### [Aufgabe]
Wiederhole die Daten vom Anfang bis einschließlich der Zeile mit „d'4 ees''8 geses'16“ Zeichen für Zeichen. Lass die Bilder in deiner Antwort weg.

### [Eingabedaten]
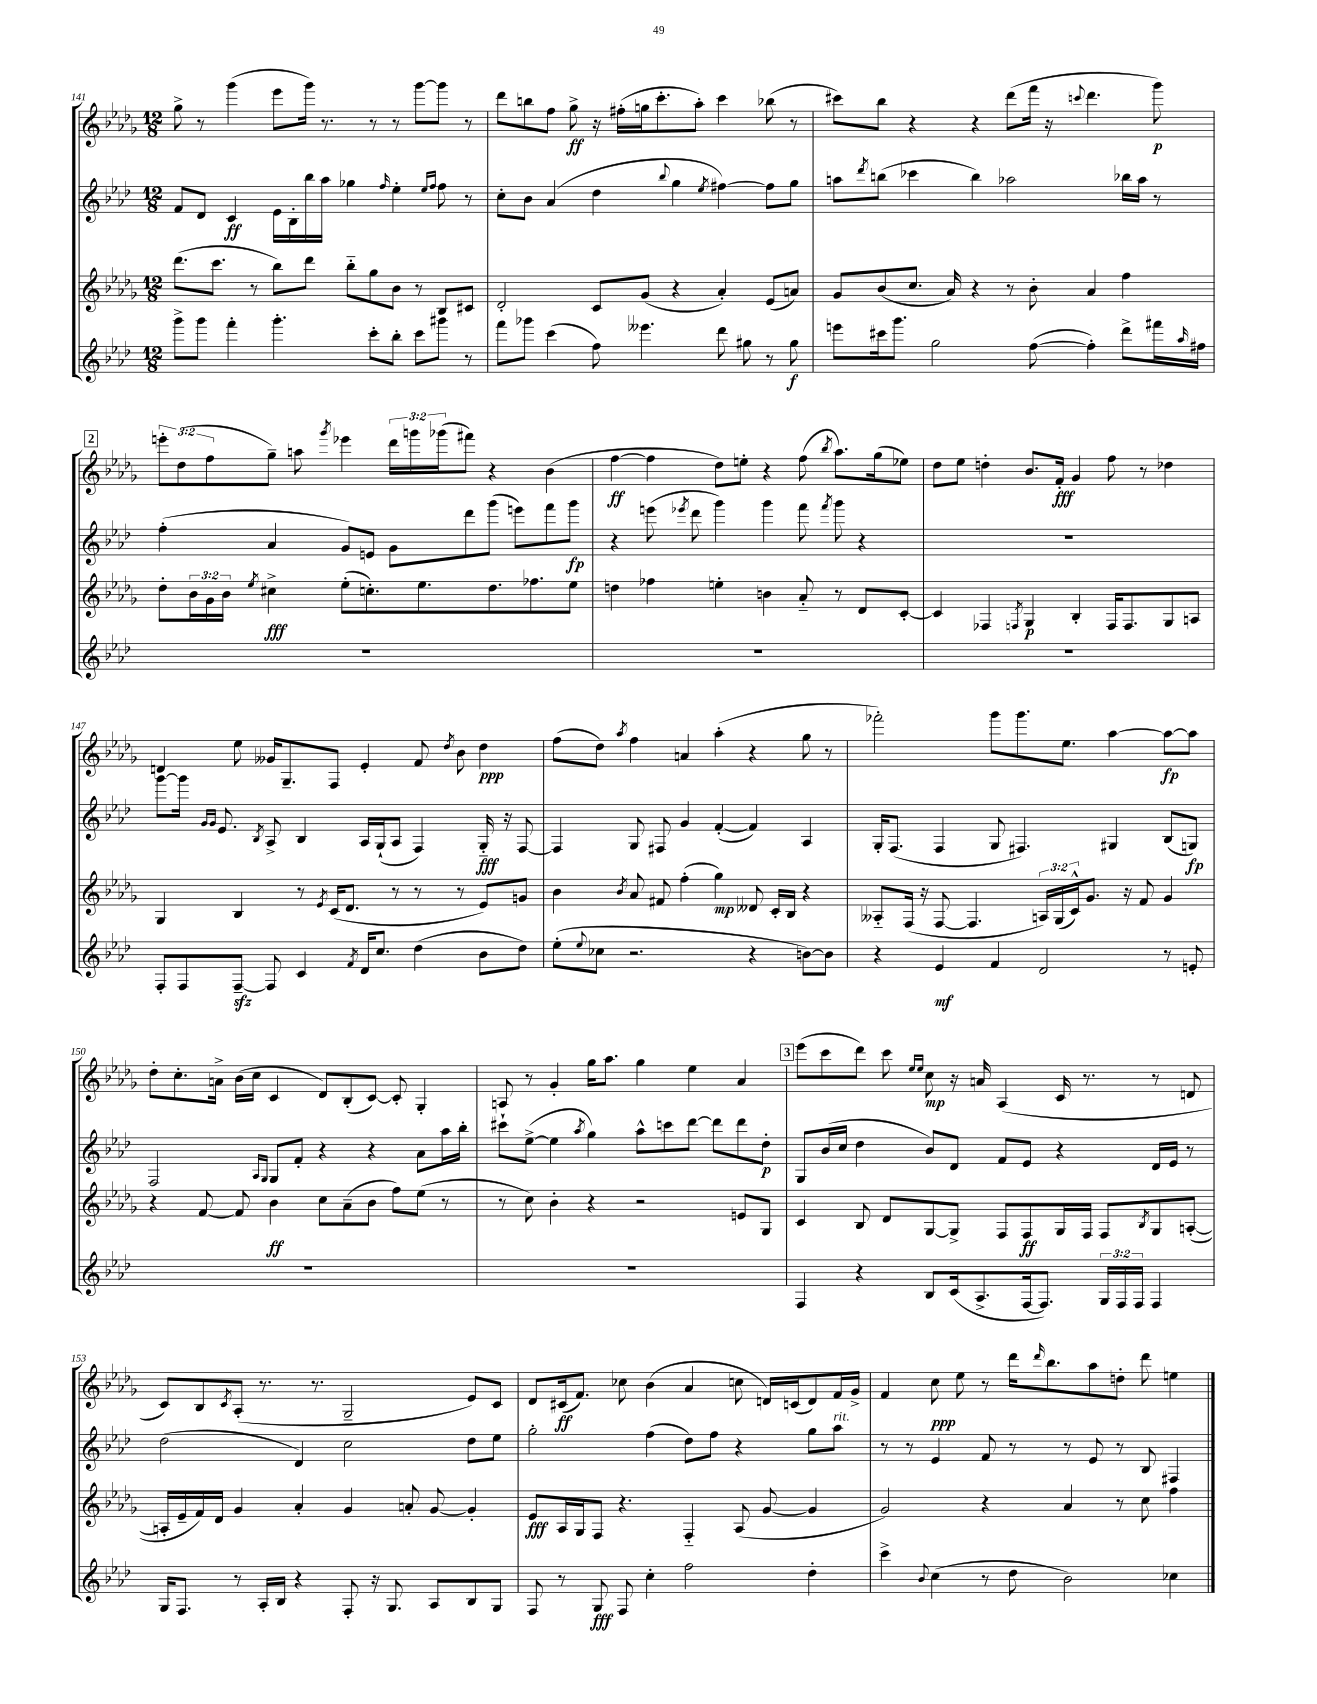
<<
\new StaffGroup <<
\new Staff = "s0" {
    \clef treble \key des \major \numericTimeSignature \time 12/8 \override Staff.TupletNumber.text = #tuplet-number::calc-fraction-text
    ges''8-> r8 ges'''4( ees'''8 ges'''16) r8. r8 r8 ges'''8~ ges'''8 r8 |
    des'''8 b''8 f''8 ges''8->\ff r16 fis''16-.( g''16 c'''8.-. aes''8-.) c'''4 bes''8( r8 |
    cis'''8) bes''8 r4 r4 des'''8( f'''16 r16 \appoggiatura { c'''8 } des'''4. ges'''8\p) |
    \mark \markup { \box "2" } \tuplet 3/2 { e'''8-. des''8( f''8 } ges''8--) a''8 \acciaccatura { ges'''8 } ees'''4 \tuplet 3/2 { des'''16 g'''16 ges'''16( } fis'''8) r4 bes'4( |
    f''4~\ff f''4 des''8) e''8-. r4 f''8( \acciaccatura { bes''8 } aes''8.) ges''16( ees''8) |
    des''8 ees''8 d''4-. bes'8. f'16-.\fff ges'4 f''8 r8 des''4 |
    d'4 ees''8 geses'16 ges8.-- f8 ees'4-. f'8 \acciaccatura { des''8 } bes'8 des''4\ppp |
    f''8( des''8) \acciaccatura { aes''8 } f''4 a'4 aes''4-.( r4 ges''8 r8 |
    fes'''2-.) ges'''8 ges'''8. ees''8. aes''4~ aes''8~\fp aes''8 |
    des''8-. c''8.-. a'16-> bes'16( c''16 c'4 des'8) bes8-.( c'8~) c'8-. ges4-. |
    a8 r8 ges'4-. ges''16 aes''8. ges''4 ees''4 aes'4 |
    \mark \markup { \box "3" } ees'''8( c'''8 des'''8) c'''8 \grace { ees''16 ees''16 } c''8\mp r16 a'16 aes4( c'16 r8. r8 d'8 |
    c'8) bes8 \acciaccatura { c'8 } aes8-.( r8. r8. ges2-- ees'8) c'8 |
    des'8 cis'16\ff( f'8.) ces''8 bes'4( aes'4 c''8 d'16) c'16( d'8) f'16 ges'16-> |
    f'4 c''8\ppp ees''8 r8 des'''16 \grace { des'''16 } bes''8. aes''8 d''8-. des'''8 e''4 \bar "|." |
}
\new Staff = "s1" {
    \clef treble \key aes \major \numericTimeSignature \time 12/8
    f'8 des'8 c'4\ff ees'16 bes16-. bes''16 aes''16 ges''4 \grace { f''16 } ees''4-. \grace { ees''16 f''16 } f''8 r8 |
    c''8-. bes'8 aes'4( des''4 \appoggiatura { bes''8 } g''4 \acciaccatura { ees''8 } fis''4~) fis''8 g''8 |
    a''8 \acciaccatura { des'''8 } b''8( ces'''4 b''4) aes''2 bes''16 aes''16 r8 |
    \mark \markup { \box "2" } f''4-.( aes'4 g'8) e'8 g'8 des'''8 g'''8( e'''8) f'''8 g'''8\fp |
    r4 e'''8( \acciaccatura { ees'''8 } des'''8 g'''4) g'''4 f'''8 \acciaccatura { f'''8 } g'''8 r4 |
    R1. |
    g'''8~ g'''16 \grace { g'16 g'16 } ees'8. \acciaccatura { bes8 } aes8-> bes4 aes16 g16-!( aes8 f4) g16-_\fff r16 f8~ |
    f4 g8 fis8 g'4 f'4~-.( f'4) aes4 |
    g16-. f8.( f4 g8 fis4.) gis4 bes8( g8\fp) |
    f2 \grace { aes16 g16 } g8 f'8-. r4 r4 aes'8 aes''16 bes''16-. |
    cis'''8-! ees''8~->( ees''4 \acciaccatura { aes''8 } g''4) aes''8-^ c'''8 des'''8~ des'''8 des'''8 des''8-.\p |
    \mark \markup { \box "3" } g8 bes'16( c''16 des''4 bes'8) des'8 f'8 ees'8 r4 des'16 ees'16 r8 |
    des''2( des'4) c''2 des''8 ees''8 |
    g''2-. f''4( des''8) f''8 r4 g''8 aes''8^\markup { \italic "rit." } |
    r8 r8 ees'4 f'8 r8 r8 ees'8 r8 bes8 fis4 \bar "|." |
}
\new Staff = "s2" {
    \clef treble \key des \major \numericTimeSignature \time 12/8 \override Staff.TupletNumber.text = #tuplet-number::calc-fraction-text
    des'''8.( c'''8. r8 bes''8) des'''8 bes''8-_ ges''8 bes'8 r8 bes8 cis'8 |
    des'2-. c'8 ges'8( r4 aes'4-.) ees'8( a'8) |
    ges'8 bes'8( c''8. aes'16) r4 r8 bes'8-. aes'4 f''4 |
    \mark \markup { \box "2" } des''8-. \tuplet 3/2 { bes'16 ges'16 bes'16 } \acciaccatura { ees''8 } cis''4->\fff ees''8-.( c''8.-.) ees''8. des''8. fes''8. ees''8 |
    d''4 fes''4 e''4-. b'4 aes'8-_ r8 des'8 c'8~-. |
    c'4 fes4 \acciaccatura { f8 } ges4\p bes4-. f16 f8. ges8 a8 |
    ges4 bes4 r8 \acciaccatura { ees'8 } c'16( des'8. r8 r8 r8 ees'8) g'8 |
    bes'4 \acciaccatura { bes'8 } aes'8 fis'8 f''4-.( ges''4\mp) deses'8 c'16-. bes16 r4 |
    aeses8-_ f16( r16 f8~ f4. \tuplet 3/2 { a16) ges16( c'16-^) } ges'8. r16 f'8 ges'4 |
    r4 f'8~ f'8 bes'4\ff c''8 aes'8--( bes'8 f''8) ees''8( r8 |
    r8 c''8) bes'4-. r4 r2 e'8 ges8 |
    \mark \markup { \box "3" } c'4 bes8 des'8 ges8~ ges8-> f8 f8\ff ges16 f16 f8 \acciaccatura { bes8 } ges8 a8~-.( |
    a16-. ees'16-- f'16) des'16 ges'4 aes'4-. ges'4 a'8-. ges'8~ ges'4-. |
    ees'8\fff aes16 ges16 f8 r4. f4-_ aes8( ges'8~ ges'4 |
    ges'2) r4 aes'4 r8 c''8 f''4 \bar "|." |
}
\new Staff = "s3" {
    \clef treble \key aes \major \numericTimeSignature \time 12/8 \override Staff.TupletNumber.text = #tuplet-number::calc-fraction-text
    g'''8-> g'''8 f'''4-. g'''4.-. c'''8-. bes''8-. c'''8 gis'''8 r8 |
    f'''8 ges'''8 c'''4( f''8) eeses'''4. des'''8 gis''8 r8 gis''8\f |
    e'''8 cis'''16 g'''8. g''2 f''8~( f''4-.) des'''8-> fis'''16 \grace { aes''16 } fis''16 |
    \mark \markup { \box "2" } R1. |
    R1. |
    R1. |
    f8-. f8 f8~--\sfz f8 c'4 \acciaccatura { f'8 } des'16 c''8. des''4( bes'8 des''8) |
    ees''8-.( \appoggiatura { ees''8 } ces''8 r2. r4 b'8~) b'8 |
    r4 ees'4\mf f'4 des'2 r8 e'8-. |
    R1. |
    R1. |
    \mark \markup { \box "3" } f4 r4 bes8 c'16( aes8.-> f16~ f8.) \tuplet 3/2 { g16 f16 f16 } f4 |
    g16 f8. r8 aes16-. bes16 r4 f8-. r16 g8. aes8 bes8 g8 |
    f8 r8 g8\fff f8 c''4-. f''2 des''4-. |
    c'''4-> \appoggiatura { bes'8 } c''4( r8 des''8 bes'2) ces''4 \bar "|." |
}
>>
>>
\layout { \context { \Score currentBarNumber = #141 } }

### [Lösung]
<<
\new StaffGroup <<
\new Staff = "s0" {
    \clef treble \key des \major \numericTimeSignature \time 12/8 \override Staff.TupletNumber.text = #tuplet-number::calc-fraction-text
    ges''8-> r8 ges'''4( ees'''8 ges'''16) r8. r8 r8 ges'''8~ ges'''8 r8 |
    des'''8 b''8 f''8 ges''8->\ff r16 fis''16-.( g''16 c'''8.-. aes''8-.) c'''4 bes''8( r8 |
    cis'''8) bes''8 r4 r4 des'''8( f'''16 r16 \appoggiatura { c'''8 } des'''4. ges'''8\p) |
    \mark \markup { \box "2" } \tuplet 3/2 { e'''8-. des''8( f''8 } ges''8--) a''8 \acciaccatura { ges'''8 } ees'''4 \tuplet 3/2 { des'''16 g'''16 ges'''16( } fis'''8) r4 bes'4( |
    f''4~\ff f''4 des''8) e''8-. r4 f''8( \acciaccatura { bes''8 } aes''8.) ges''16( ees''8) |
    des''8 ees''8 d''4-. bes'8. f'16-.\fff ges'4 f''8 r8 des''4 |
    d'4 ees''8 geses'16 ges8.-- f8 ees'4-. f'8 \acciaccatura { des''8 } bes'8 des''4\ppp |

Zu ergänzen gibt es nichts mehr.